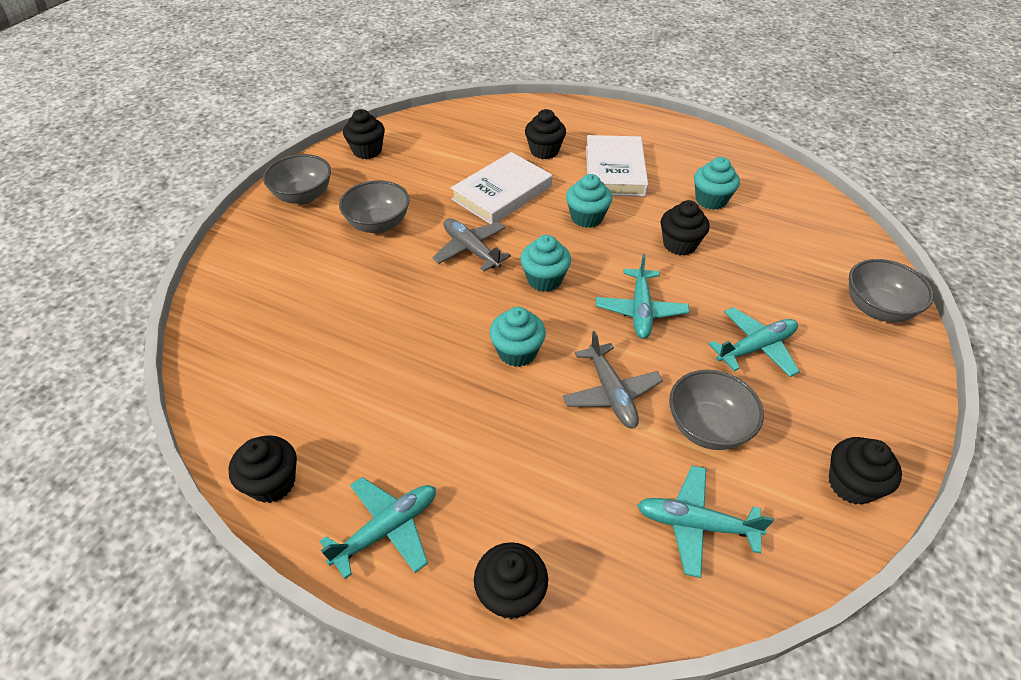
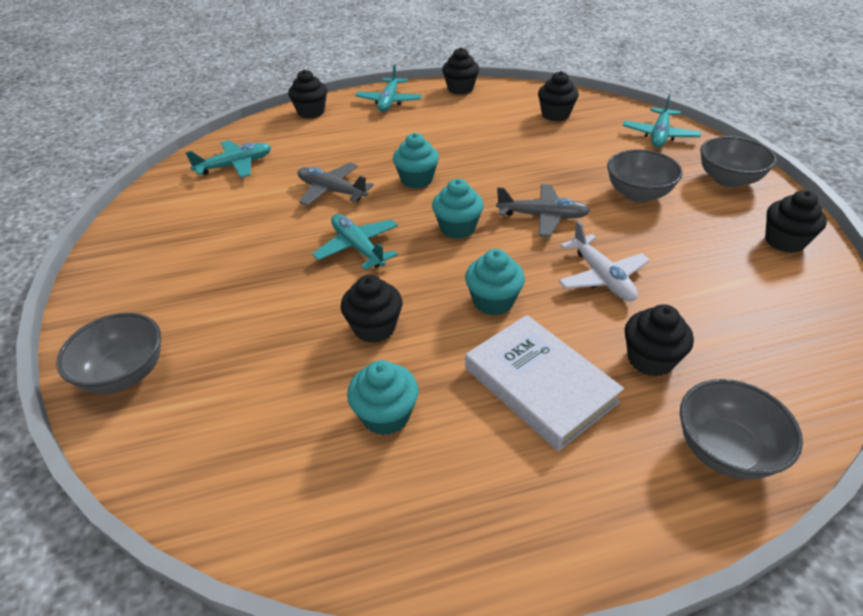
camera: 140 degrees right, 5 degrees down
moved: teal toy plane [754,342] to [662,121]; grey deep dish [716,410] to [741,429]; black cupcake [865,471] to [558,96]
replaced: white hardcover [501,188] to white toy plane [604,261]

- ASSIGNED TASK: Please copy the data shown above word for word, omitting the pictures.

- THE ANSWER:
camera: 140 degrees right, 5 degrees down
moved: teal toy plane [754,342] to [662,121]; grey deep dish [716,410] to [741,429]; black cupcake [865,471] to [558,96]
replaced: white hardcover [501,188] to white toy plane [604,261]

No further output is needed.